▶ Information supplied
********

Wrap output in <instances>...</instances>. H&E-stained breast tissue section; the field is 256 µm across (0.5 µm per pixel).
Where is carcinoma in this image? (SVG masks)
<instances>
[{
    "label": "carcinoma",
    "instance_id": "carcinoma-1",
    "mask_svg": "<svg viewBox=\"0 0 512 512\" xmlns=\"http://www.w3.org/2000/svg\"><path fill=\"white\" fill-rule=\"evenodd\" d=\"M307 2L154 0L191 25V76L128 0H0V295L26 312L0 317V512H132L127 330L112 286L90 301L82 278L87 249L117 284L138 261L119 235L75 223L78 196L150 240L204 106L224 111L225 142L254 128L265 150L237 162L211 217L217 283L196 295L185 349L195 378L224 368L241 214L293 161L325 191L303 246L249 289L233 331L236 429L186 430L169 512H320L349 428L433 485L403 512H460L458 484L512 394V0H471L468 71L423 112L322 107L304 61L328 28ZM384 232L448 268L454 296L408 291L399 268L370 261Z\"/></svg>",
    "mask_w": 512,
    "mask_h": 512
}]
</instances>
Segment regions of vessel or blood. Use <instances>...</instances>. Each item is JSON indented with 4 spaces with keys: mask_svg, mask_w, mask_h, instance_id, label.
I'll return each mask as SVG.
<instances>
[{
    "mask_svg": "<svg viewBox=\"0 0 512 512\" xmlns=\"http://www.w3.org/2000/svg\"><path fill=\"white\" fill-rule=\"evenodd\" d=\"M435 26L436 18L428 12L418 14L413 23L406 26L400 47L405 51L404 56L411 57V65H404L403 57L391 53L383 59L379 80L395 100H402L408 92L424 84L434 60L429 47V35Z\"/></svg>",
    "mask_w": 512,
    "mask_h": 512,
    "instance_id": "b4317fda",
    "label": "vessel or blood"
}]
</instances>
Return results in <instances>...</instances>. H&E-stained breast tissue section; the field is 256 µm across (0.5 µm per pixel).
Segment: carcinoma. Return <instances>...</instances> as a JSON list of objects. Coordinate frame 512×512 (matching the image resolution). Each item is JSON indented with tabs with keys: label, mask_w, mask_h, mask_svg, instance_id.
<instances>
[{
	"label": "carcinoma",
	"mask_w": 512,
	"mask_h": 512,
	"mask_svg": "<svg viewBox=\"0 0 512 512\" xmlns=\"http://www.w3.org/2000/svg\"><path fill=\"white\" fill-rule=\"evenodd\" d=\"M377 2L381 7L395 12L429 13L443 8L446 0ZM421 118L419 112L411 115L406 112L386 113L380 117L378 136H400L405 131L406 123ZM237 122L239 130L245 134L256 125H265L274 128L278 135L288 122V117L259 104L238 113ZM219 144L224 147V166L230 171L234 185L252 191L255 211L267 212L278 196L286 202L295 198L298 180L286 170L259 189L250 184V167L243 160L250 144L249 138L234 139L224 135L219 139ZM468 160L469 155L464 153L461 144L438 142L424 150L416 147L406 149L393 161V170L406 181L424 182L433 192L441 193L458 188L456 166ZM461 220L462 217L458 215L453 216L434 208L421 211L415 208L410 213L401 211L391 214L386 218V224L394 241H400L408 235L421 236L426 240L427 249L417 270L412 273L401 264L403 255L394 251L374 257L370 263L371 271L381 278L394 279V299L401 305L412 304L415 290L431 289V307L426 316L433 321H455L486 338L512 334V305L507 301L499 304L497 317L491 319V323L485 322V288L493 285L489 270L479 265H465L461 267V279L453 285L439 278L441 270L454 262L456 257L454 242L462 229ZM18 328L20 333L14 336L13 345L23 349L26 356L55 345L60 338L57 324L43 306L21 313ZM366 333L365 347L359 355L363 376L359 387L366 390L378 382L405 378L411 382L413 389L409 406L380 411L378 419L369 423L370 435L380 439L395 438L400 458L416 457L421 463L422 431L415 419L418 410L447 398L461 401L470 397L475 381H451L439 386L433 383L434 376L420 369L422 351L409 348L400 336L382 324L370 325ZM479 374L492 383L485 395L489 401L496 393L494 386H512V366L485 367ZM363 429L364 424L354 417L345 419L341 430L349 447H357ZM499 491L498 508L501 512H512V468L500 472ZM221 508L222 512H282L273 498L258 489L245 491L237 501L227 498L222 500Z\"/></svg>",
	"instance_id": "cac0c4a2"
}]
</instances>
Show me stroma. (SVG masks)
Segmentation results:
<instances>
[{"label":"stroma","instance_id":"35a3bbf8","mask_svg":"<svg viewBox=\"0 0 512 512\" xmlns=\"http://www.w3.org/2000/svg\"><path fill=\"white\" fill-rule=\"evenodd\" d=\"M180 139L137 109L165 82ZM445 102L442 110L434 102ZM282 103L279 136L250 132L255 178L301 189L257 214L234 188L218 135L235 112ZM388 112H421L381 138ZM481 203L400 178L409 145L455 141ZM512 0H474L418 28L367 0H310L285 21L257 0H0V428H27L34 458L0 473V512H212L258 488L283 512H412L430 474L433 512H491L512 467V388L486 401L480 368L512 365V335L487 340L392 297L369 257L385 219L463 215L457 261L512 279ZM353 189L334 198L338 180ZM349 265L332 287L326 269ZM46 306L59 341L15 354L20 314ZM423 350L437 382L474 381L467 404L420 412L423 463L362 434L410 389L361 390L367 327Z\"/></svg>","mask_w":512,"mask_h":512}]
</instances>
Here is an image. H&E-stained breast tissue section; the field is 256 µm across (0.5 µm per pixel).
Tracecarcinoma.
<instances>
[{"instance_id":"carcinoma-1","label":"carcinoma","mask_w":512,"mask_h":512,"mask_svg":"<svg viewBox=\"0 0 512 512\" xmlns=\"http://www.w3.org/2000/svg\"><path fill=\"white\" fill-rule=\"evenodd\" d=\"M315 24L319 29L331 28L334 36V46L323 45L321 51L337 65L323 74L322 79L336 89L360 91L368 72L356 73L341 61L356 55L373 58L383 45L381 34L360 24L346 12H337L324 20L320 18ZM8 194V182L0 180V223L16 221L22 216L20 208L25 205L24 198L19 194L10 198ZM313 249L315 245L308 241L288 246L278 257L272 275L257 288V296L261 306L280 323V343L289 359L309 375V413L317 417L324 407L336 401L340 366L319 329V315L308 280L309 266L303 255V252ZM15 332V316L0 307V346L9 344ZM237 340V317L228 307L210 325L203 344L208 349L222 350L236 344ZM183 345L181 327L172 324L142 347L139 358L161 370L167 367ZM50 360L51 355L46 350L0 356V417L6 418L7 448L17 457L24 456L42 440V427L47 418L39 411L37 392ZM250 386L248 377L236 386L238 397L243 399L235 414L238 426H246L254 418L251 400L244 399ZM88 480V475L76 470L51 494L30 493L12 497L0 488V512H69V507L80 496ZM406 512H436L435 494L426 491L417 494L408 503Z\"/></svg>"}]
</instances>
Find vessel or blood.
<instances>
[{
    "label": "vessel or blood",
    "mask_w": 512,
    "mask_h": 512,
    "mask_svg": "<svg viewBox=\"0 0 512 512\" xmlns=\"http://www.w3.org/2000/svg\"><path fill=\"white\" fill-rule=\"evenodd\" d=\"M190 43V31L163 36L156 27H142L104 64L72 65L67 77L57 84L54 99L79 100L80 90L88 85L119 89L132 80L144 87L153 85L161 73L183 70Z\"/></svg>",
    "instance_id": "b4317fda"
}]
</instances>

********

▶ Aim
For each line of the entries that includes "section", show that line.

▶ Correct result
Wrap output in <instances>...</instances>. H&E-stained breast tissue section; the field is 256 µm across (0.5 µm per pixel).
Return results in <instances>...</instances>. H&E-stained breast tissue section; the field is 256 µm across (0.5 µm per pixel).
Here is an image. H&E-stained breast tissue section; the field is 256 µm across (0.5 µm per pixel).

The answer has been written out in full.